EXERCISE AIM:
In the records below, find the line containing "lime brick H11 level 5 -> none", then extract that line and all subsequent lines exactly, leaving out everything else.

----------------

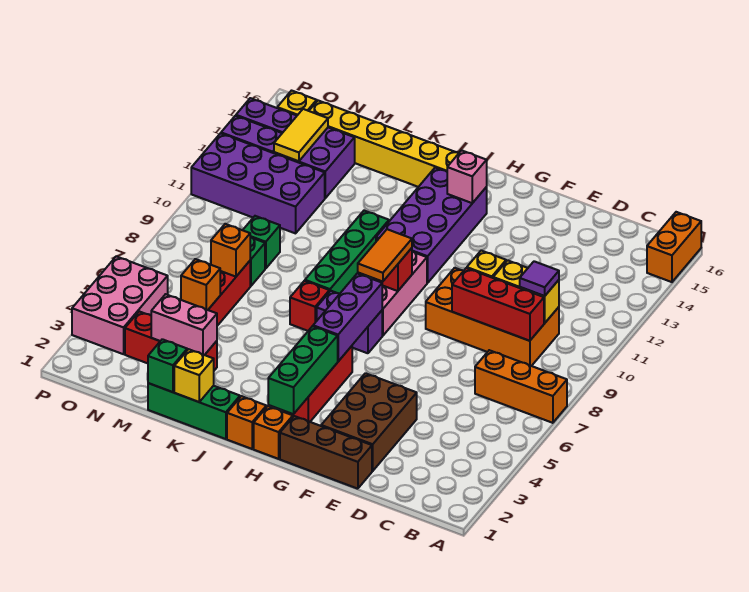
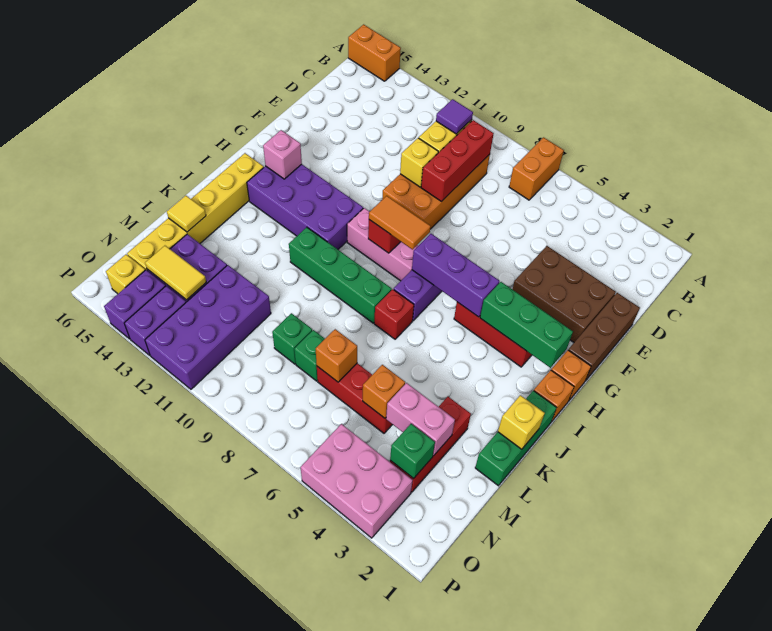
orange brick A7:C7 level 1 -> orange brick A7:B7 level 1
green brick L1 level 2 -> green brick N3 level 2
pink brick L3:M3 level 2 -> pink brick M3:M4 level 2
none -> yellow tile L15 level 2

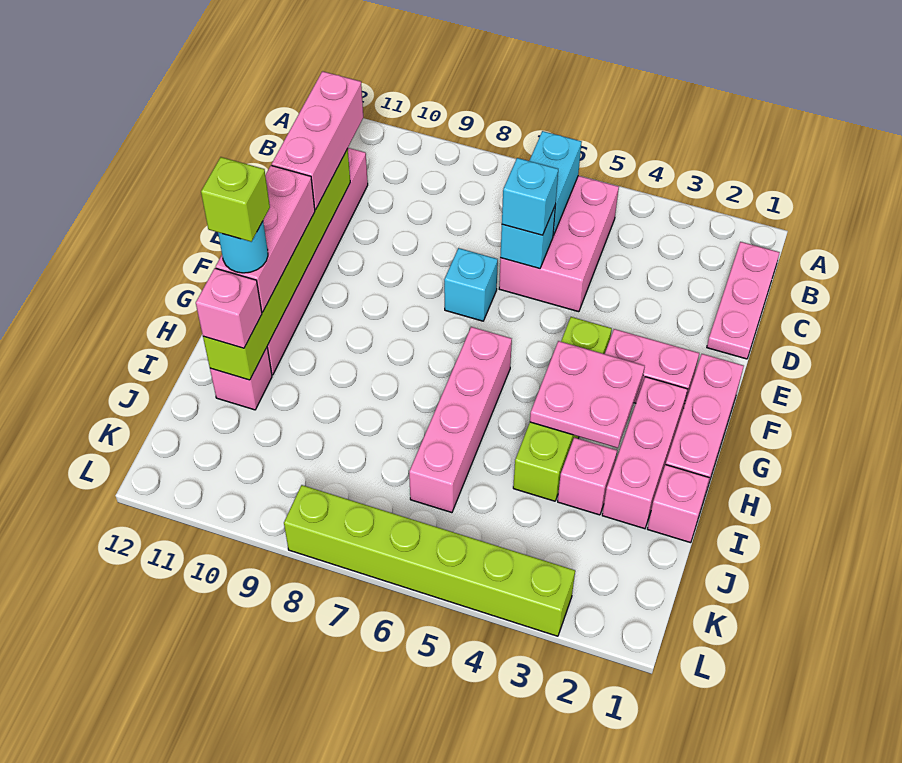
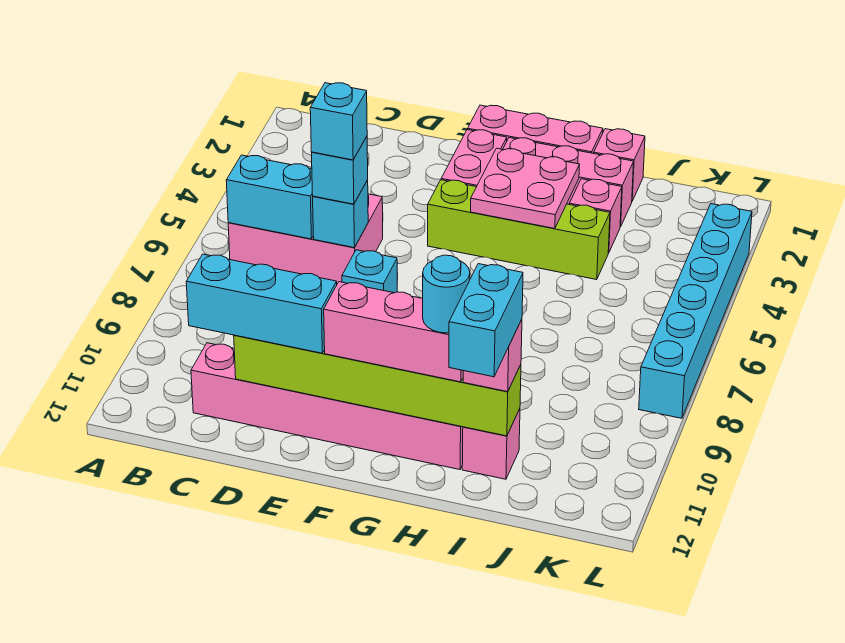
pink plate B1:D1 level 1 -> none
pink brick C11:E11 level 3 -> cyan brick C11:E11 level 3
none -> cyan brick D6 level 4
pink brick G6:J6 level 1 -> none
lime brick H11 level 5 -> none
none -> cyan brick I11:I12 level 4
lime brick L3:L8 level 1 -> cyan brick L3:L8 level 1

----------------

TASK ANSWER:
lime brick H11 level 5 -> none
none -> cyan brick I11:I12 level 4
lime brick L3:L8 level 1 -> cyan brick L3:L8 level 1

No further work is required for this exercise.